Every line of the material needs an exact copy, apart from the images.

─── DATA EXCERPT ───

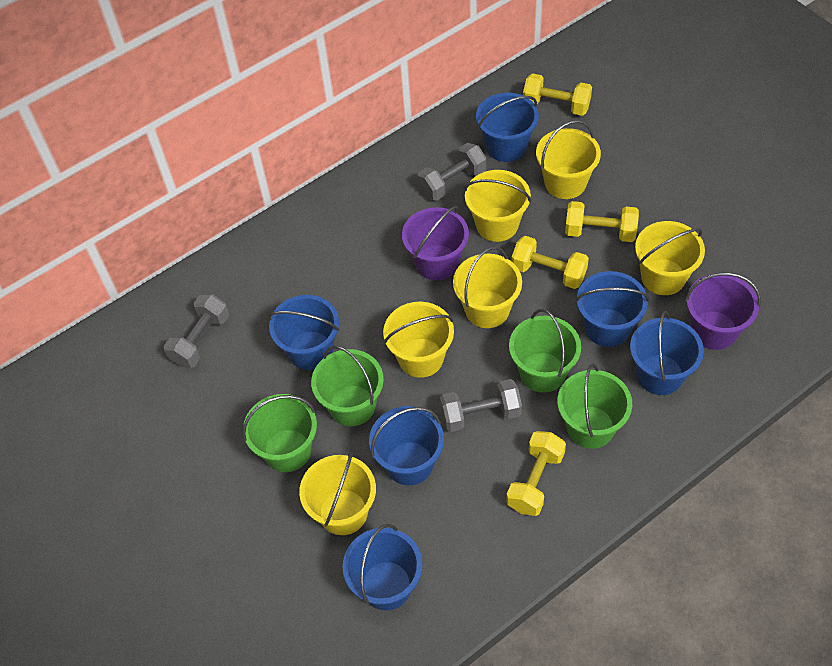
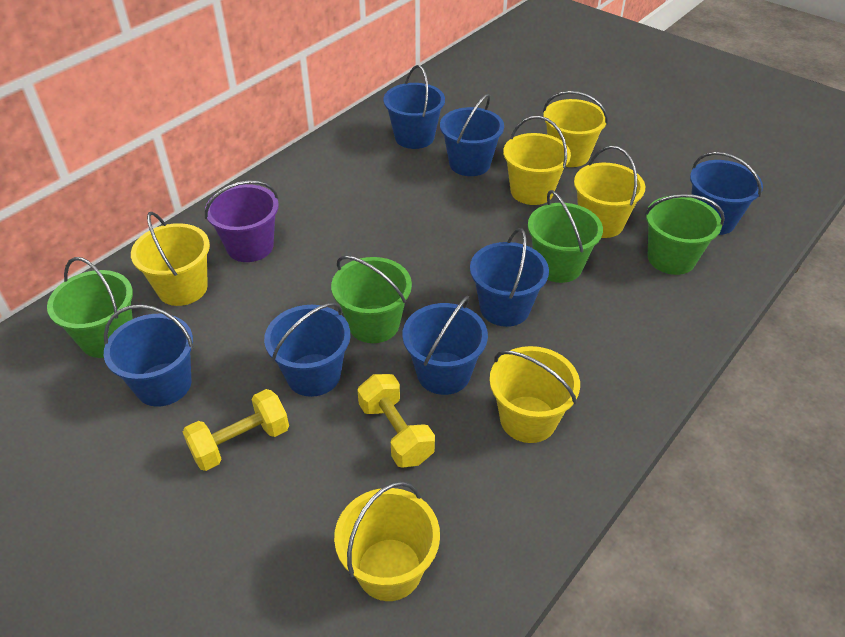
blue bucket: 6 -> 7
grey dumbbell: 3 -> 0
purple bucket: 2 -> 1
yellow dumbbell: 4 -> 2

───

SOLUTION BELOW
blue bucket: 6 -> 7
grey dumbbell: 3 -> 0
purple bucket: 2 -> 1
yellow dumbbell: 4 -> 2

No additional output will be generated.